# [REQUIRED WORK]
Write down exactly the line where "black soap dispenser: 4 -> 3" occurs and every line that follows it through the end of the material below; include nothing else.

# [RECORDED INFORMATION]
• • • • • • •

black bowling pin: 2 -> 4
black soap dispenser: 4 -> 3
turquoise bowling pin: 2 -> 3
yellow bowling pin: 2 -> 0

• • • • • • •

# [SOLUTION TO THE EXERCISE]
black soap dispenser: 4 -> 3
turquoise bowling pin: 2 -> 3
yellow bowling pin: 2 -> 0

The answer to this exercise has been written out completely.